══ DATA RECORDS ══

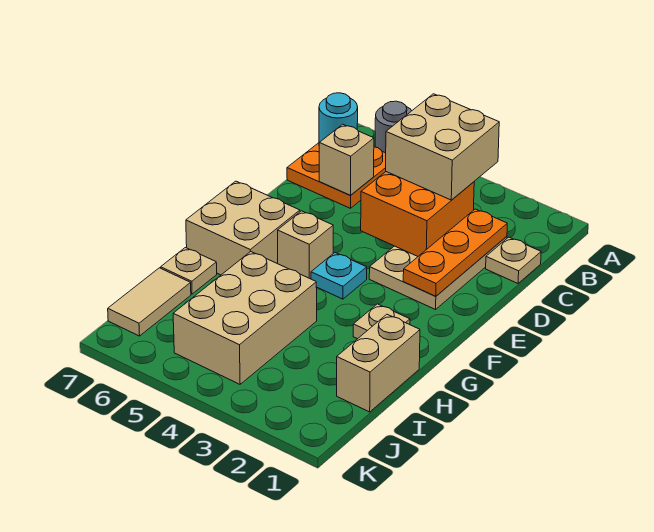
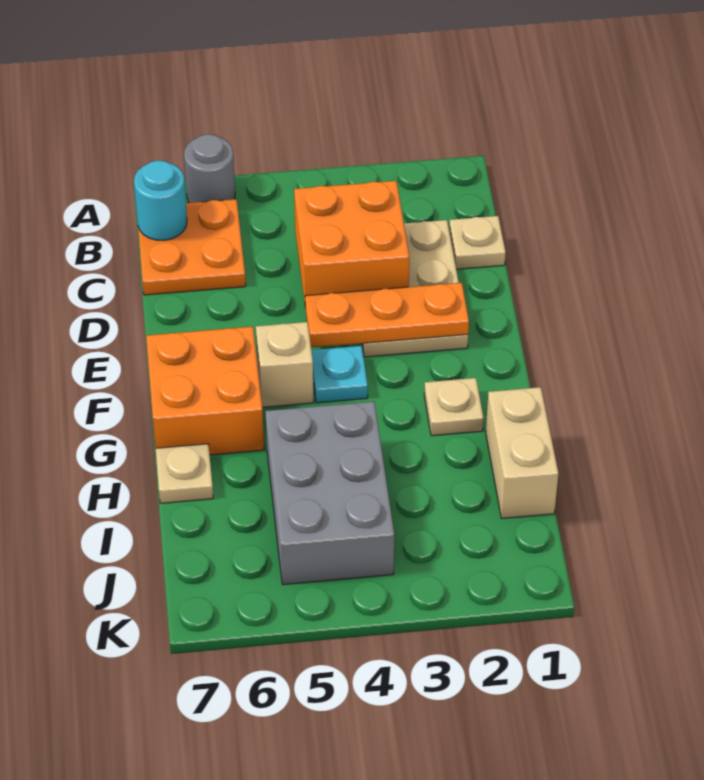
tan brick B3:C4 level 3 -> none
orange plate C2:E2 level 2 -> orange plate E2:E4 level 2
tan brick C6 level 2 -> none
tan brick F6:G7 level 1 -> orange brick F6:G7 level 1
tan brick H4:J5 level 1 -> grey brick H4:J5 level 1
tan tile I7:J7 level 1 -> none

═══

EXERCISE GOAL | Every record above should be written out again exactly; the pictures stay out of the copy.

THE ANSWER |
tan brick B3:C4 level 3 -> none
orange plate C2:E2 level 2 -> orange plate E2:E4 level 2
tan brick C6 level 2 -> none
tan brick F6:G7 level 1 -> orange brick F6:G7 level 1
tan brick H4:J5 level 1 -> grey brick H4:J5 level 1
tan tile I7:J7 level 1 -> none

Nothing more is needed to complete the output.